In the entries below, repeat only the lines between those holding "(373, 214) = (471, 338): yellow" and "(311, 333) = (508, 355): black", inclusive. Leave pictures out.

↓↓↓

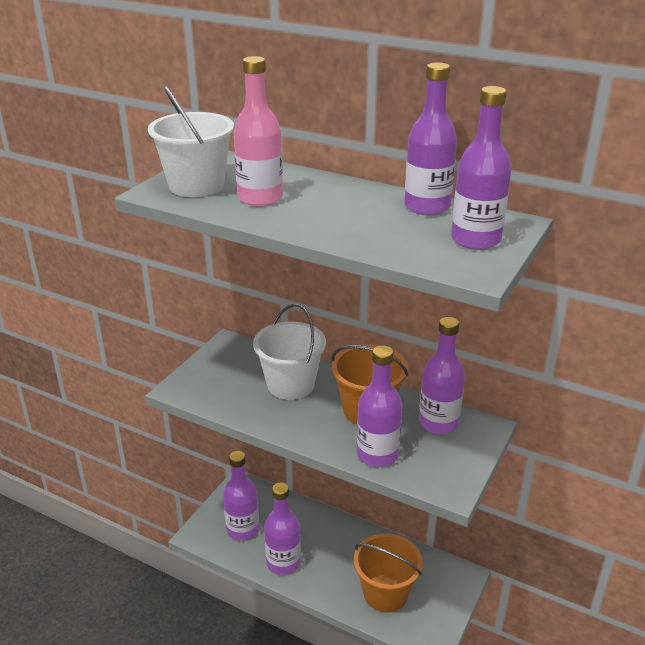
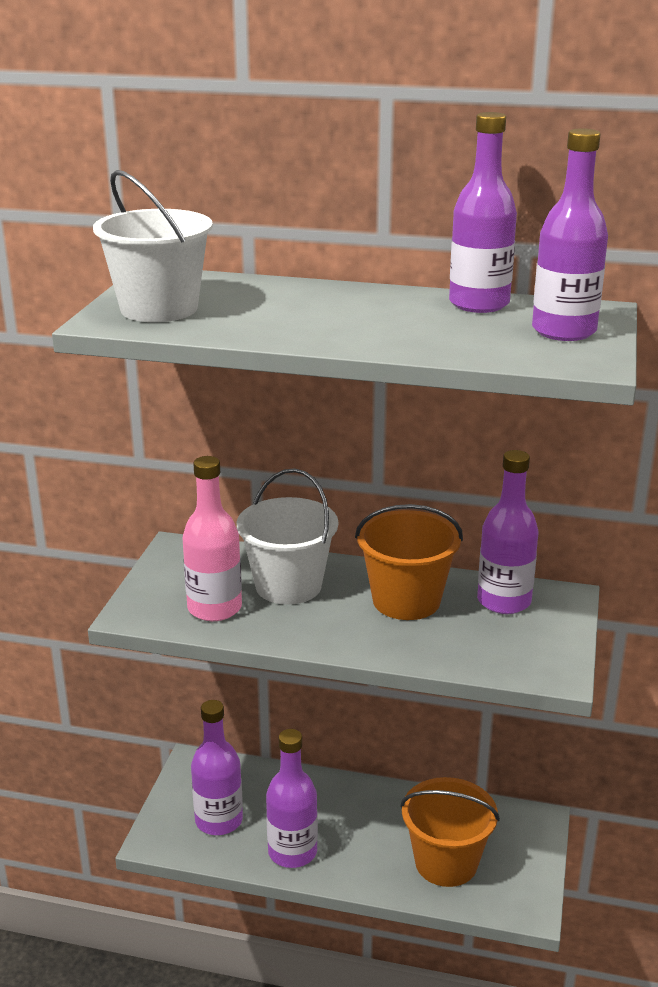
camera: 15 degrees left, 5 degrees down
(260, 198) = (257, 314): pink bottle -> pink bottle (214, 608)
(377, 454) = (444, 650): purple bottle -> none

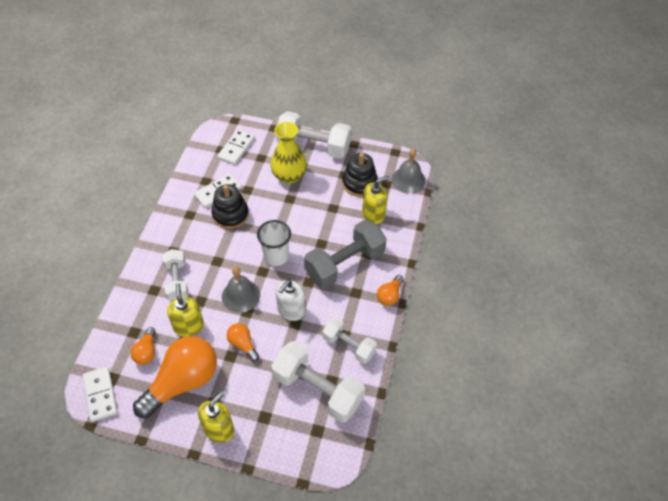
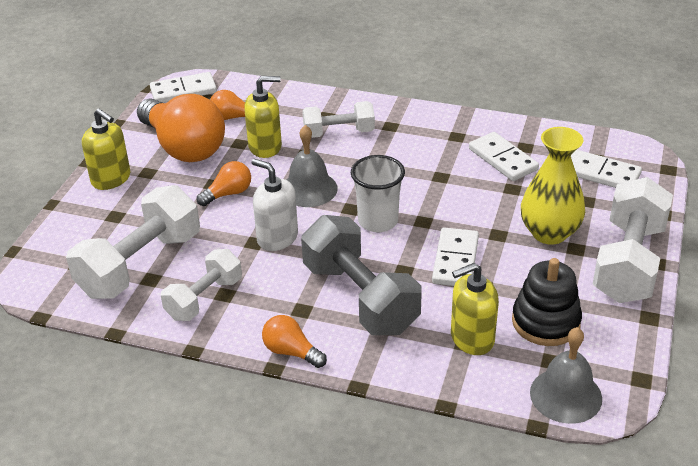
camera: 95 degrees right, 15 degrees down
(230, 215) = (458, 173): black stacking toy -> none
(312, 219) = (455, 260): none -> white domino
(373, 214) = (471, 338): yellow soap dispenser -> yellow soap dispenser turned 90 degrees clockwise

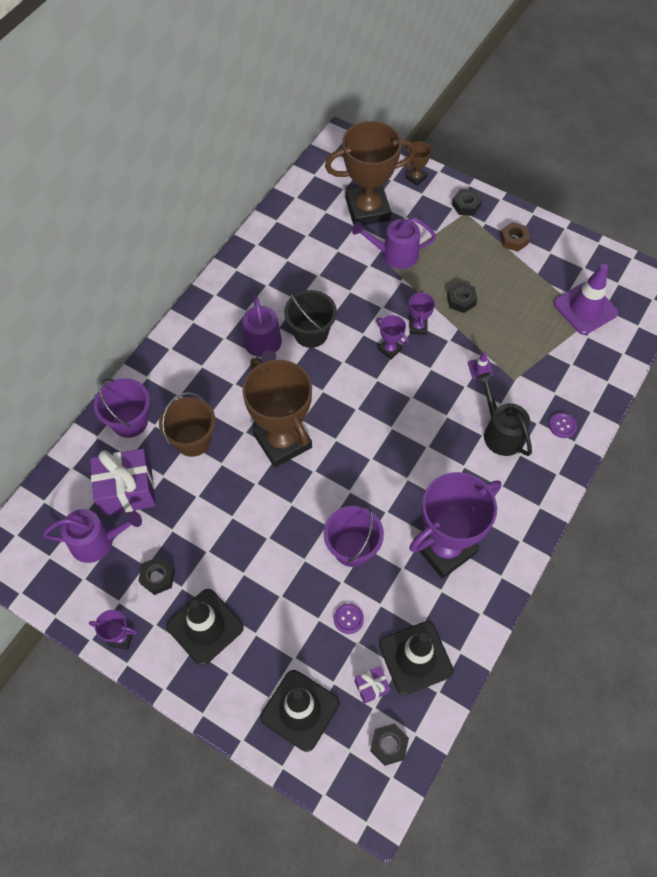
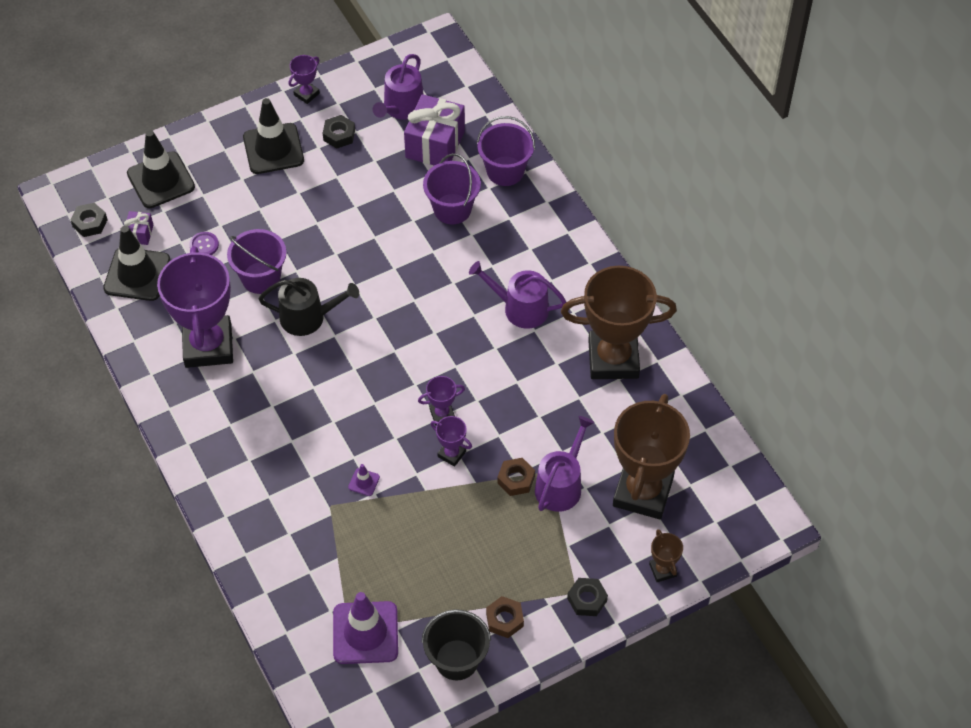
camera: 120 degrees right, 5 degrees down
(192, 440) = (452, 209): brown bucket -> purple bucket
(282, 441) = (402, 275): brown trophy -> brown trophy (613, 359)
(311, 333) = (508, 355): black bucket -> black bucket (456, 659)
(410, 280) = (516, 479): none -> brown nut
(461, 300) = (458, 514): black nut -> none
(500, 432) = (282, 457): black watering can -> black watering can (308, 317)
(562, 426) = (249, 516): purple button -> none

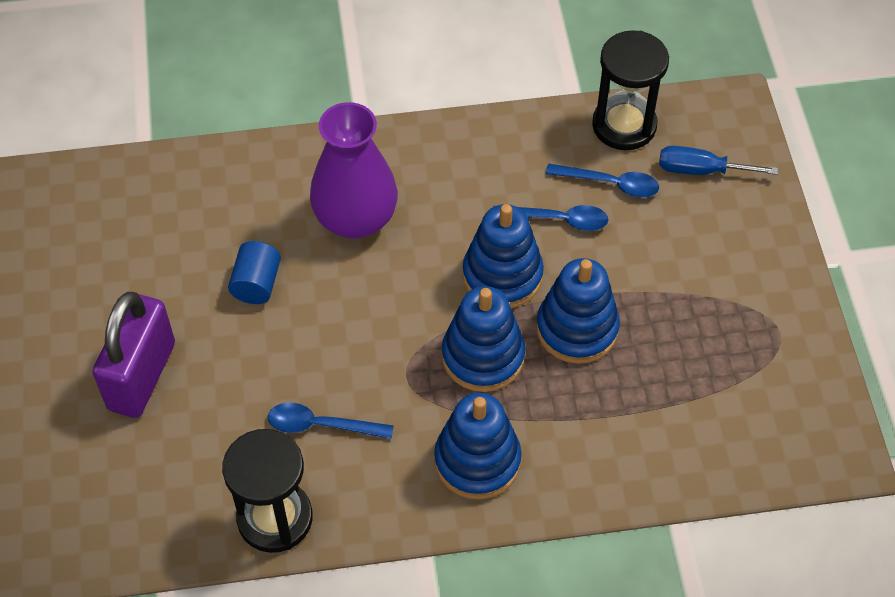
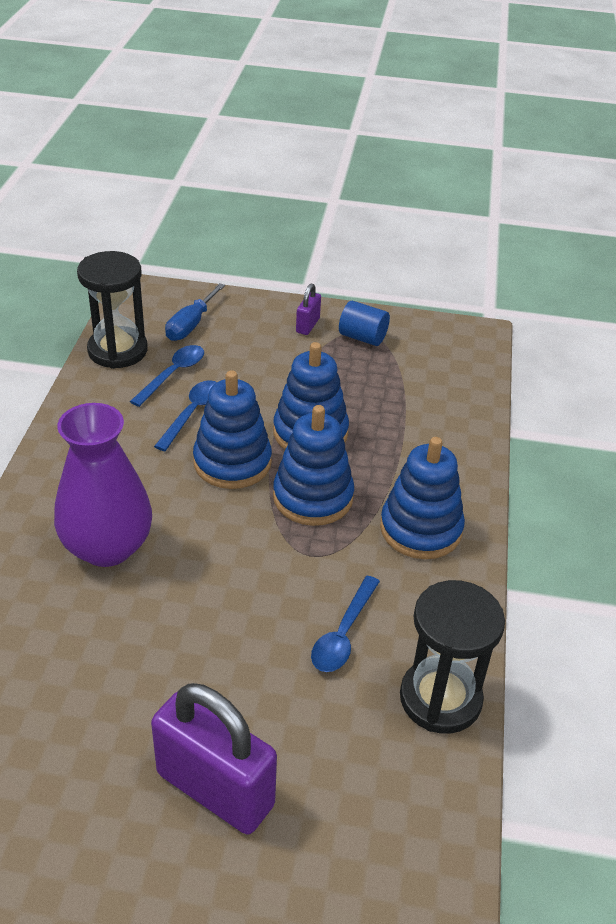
camera: 75 degrees left, 15 degrees down
(256, 284) = (143, 648): blue cylinder -> blue cylinder (362, 337)
(761, 276) = (307, 325): none -> purple padlock

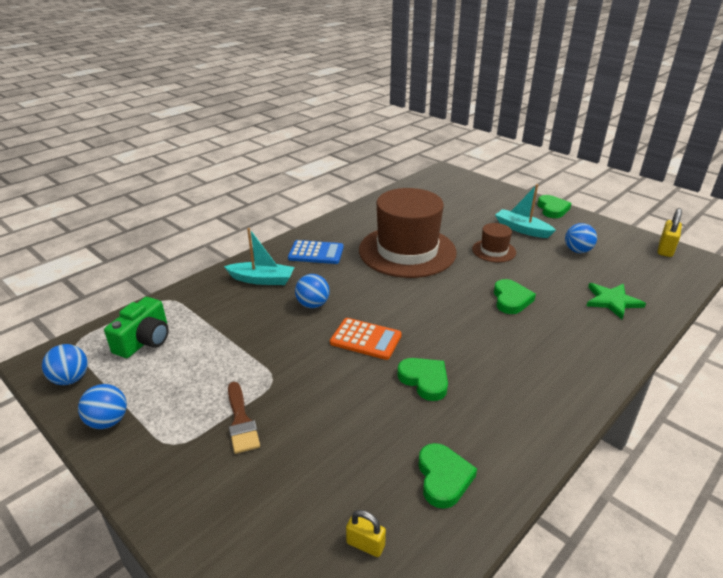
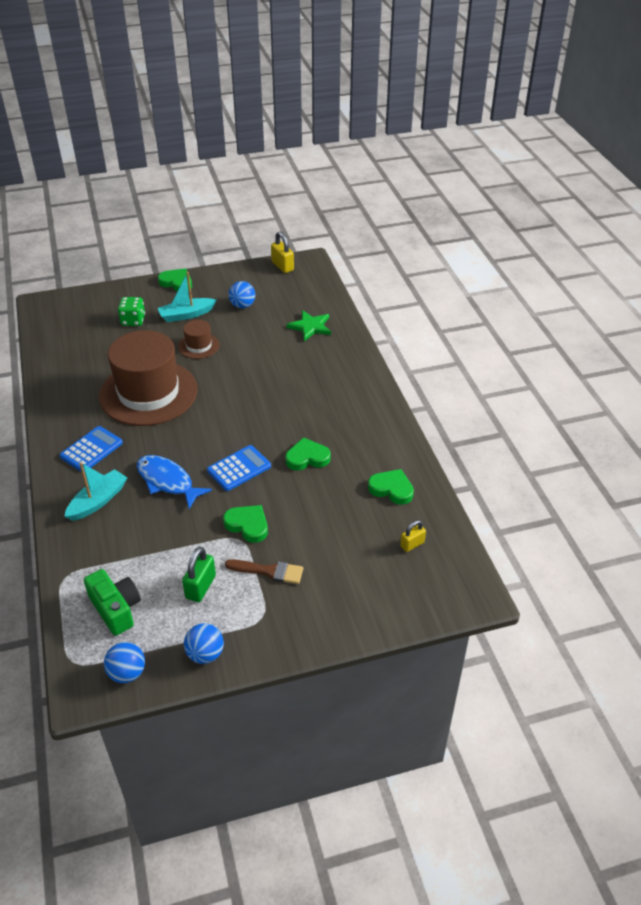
camera: 60 degrees left, 10 degrees up
(194, 380) = (200, 587): none -> green padlock
(313, 304) = (167, 481): blue ball -> blue fish
(365, 339) = (239, 468): orange calculator -> blue calculator
(479, 210) = (133, 320): none -> green dice
(511, 299) = (264, 371): green heart -> green heart (247, 525)

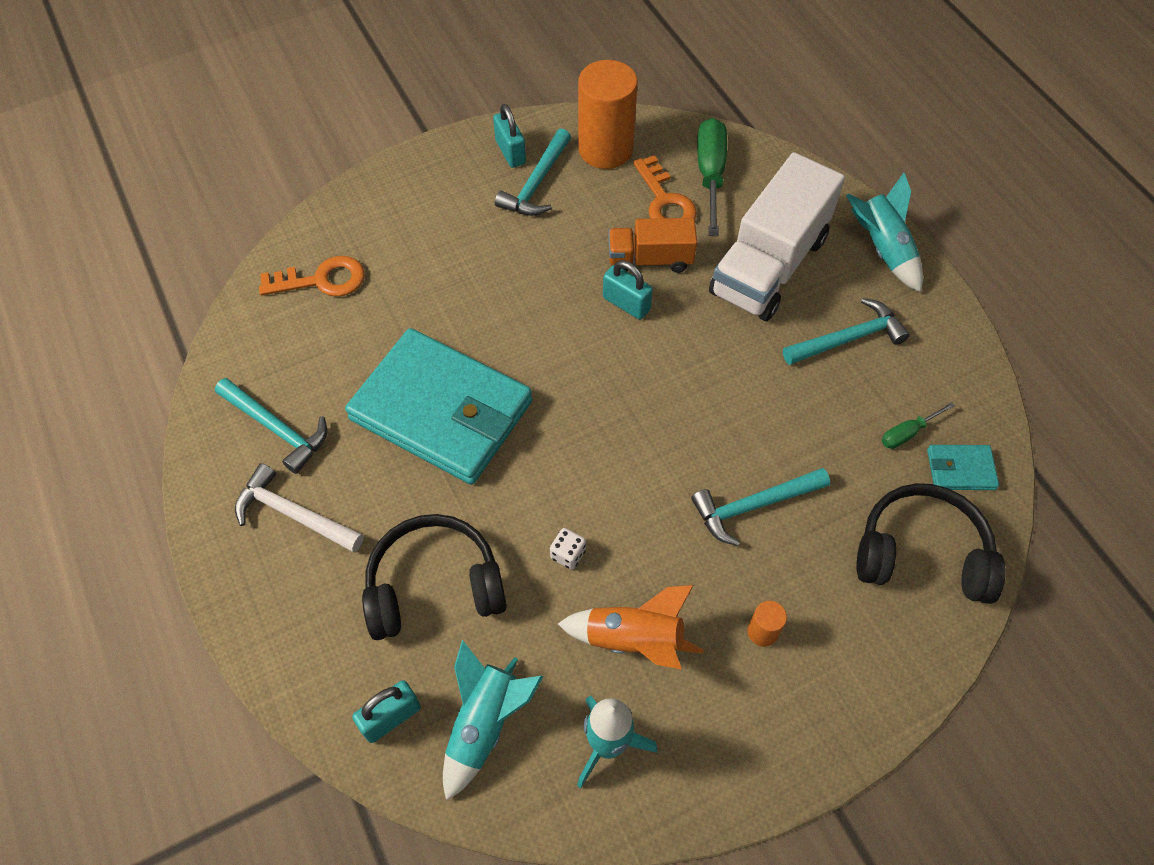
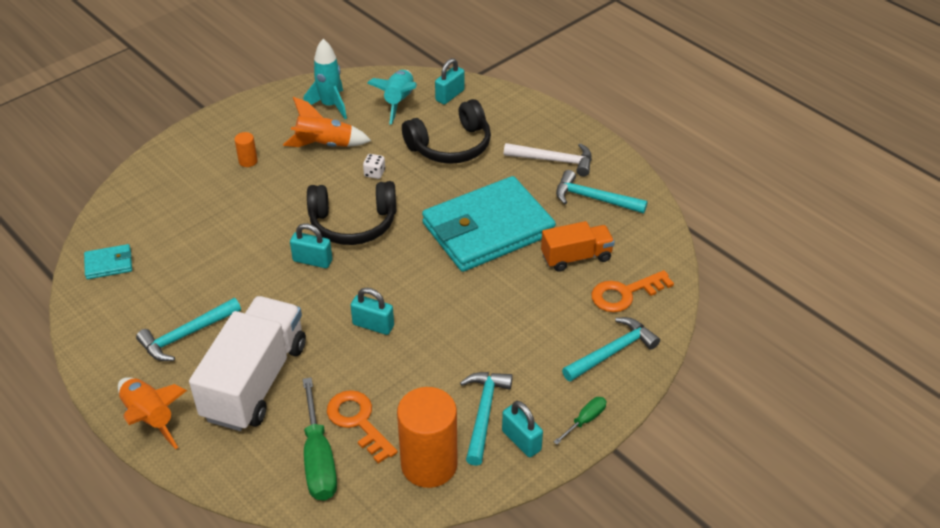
camera: 165 degrees right, 15 degrees down
(441, 410) = (488, 229): turquoise wallet -> turquoise wallet turned 45 degrees counterclockwise
(650, 259) = (361, 365): orange truck -> orange truck (576, 257)
(684, 412) = (312, 260): none -> turquoise padlock
(753, 506) = (258, 217): turquoise hammer -> turquoise hammer (612, 352)
(882, 249) = (150, 417): turquoise rocket -> orange rocket
(907, 433) = (145, 279): green screwdriver -> green screwdriver (585, 420)
(922, 553) = (144, 214): black headphones -> black headphones (353, 223)

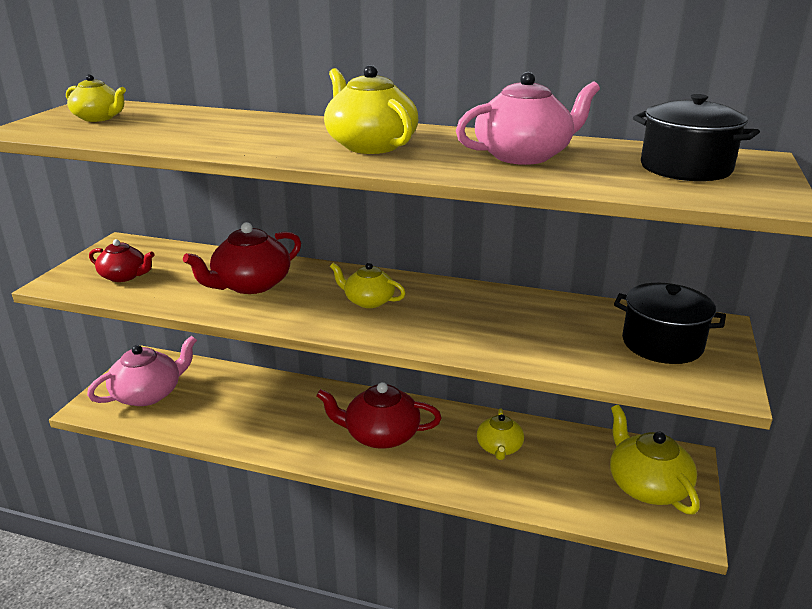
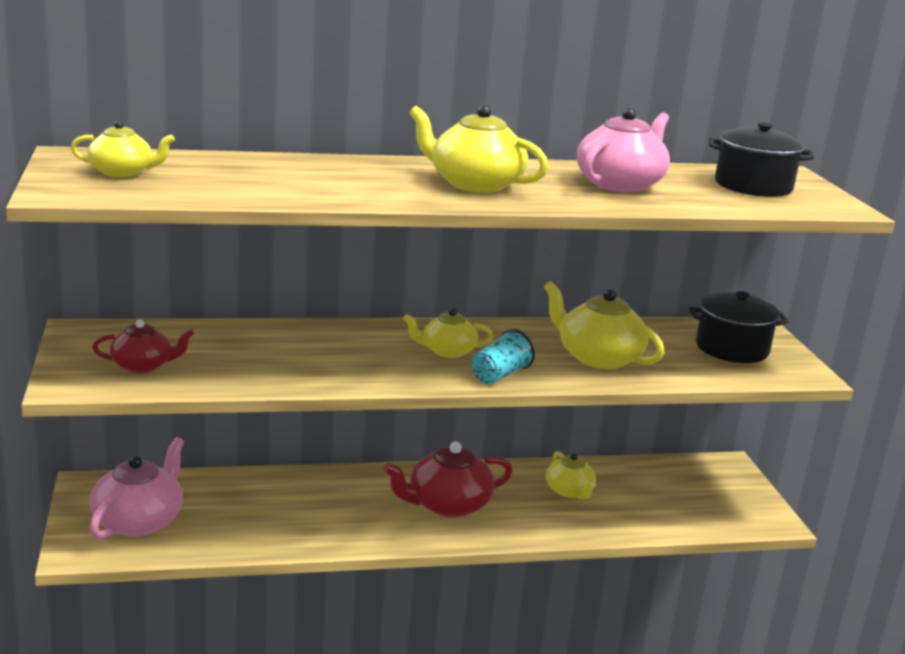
camera: 30 degrees left, 5 degrees down
(250, 285) = (305, 353): red teapot -> none
(388, 331) = (499, 375): none -> turquoise cup
(647, 486) = (716, 493): yellow teapot -> yellow teapot (598, 357)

↑↑↑

RESULT OF THE TASK =>
(373, 214) = (471, 338): yellow soap dispenser -> yellow soap dispenser turned 90 degrees clockwise

camera: 120 degrees right, 5 degrees down
(192, 440) = (452, 209): brown bucket -> purple bucket
(282, 441) = (402, 275): brown trophy -> brown trophy (613, 359)
(311, 333) = (508, 355): black bucket -> black bucket (456, 659)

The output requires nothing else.